(Provided records begins)

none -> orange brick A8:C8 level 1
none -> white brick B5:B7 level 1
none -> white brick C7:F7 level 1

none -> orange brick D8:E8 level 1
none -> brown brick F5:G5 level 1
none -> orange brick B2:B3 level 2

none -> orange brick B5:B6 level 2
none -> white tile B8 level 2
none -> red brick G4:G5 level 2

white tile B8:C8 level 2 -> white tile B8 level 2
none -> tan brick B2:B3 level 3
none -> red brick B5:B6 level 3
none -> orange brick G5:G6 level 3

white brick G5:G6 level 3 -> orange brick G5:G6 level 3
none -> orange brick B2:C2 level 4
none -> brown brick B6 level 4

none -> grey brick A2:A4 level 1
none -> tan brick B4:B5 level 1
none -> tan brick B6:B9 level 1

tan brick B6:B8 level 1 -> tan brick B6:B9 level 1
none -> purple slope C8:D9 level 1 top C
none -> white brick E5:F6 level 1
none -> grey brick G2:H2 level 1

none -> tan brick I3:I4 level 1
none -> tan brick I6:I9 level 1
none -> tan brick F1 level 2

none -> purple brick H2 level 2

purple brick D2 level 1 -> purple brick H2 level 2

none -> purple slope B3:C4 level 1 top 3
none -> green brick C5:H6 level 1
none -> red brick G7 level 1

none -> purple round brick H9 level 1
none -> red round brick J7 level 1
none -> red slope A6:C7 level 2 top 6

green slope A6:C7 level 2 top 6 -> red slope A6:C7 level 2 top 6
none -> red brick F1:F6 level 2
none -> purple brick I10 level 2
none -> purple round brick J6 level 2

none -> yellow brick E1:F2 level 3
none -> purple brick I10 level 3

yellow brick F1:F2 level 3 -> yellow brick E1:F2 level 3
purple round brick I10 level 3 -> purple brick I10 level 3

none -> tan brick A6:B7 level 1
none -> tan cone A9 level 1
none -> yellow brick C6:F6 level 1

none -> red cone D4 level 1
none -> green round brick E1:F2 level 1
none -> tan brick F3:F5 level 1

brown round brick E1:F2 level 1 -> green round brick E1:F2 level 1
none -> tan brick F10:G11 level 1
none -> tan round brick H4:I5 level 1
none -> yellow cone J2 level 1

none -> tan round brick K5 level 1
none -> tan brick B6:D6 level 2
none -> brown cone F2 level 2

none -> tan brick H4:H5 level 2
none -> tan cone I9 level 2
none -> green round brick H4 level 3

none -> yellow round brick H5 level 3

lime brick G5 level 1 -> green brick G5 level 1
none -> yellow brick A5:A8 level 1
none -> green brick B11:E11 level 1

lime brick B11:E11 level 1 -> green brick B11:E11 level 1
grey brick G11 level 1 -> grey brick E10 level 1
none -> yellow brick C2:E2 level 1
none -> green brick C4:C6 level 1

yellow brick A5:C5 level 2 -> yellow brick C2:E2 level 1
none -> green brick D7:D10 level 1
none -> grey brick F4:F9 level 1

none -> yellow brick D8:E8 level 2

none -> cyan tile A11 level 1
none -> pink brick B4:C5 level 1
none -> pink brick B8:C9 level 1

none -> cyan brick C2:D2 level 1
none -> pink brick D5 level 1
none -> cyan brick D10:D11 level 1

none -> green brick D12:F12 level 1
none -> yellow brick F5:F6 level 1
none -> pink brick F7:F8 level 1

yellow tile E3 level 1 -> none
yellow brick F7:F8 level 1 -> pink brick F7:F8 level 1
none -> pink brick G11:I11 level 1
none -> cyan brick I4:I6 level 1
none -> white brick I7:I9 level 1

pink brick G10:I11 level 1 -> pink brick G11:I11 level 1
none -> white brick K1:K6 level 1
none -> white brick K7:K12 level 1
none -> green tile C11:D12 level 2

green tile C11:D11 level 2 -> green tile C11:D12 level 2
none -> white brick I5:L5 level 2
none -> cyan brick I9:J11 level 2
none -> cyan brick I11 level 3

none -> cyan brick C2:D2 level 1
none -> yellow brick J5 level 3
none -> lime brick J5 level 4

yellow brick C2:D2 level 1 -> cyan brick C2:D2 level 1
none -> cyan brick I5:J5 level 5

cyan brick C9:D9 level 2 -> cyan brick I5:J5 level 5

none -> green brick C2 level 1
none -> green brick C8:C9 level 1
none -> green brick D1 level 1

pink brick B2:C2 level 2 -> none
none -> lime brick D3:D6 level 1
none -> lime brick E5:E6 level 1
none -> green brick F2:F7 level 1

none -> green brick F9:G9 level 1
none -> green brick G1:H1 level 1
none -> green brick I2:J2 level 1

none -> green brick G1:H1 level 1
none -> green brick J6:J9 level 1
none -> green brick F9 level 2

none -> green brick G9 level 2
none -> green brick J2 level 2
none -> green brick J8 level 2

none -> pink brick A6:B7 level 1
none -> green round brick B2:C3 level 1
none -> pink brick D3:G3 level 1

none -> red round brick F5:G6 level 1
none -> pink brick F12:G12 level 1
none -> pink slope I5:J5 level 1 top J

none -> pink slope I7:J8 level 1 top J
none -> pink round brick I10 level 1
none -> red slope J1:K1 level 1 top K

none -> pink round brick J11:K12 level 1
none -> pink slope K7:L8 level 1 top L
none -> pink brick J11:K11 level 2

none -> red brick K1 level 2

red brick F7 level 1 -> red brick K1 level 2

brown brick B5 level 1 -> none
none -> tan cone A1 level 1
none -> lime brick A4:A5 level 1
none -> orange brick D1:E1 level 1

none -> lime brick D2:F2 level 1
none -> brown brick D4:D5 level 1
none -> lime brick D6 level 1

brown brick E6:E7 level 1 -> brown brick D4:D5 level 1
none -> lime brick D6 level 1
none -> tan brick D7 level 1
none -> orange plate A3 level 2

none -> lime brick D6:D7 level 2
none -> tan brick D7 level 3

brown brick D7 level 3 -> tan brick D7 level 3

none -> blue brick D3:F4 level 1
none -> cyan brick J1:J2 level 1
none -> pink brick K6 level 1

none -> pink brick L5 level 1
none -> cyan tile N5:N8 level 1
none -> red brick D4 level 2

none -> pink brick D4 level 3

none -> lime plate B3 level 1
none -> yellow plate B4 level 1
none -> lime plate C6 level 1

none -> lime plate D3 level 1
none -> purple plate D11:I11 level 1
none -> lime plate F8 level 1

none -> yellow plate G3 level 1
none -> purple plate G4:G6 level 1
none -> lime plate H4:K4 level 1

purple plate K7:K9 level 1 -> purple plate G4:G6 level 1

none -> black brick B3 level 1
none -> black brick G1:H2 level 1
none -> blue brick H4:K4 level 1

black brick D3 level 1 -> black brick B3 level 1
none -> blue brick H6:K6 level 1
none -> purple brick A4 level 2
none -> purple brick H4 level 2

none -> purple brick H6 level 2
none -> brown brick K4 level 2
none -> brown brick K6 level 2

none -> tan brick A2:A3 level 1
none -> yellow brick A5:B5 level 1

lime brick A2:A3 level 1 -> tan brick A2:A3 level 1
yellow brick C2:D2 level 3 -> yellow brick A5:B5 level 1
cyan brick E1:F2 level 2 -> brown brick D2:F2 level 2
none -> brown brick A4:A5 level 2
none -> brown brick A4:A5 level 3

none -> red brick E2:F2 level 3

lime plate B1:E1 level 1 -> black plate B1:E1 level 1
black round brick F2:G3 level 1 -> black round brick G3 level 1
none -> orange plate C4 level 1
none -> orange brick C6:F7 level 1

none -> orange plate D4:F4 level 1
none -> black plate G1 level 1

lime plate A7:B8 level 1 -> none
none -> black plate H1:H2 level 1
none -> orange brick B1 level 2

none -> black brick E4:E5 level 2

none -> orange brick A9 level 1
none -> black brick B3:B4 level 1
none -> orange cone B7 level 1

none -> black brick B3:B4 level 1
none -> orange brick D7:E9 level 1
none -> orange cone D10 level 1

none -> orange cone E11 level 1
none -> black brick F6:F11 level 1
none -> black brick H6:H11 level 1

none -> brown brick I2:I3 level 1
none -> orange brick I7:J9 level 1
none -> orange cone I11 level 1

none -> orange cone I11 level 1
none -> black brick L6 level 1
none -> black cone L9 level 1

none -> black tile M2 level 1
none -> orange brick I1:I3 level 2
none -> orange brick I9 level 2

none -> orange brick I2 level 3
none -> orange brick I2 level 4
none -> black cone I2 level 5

(Provided records ends)

• About this exercise
An exact copy of the lines from the one containing "none -> orange brick C6:F7 level 1" through the end of the data above is the whole answer.

• Your solution
none -> orange brick C6:F7 level 1

none -> orange plate D4:F4 level 1
none -> black plate G1 level 1

lime plate A7:B8 level 1 -> none
none -> black plate H1:H2 level 1
none -> orange brick B1 level 2

none -> black brick E4:E5 level 2

none -> orange brick A9 level 1
none -> black brick B3:B4 level 1
none -> orange cone B7 level 1

none -> black brick B3:B4 level 1
none -> orange brick D7:E9 level 1
none -> orange cone D10 level 1

none -> orange cone E11 level 1
none -> black brick F6:F11 level 1
none -> black brick H6:H11 level 1

none -> brown brick I2:I3 level 1
none -> orange brick I7:J9 level 1
none -> orange cone I11 level 1

none -> orange cone I11 level 1
none -> black brick L6 level 1
none -> black cone L9 level 1

none -> black tile M2 level 1
none -> orange brick I1:I3 level 2
none -> orange brick I9 level 2

none -> orange brick I2 level 3
none -> orange brick I2 level 4
none -> black cone I2 level 5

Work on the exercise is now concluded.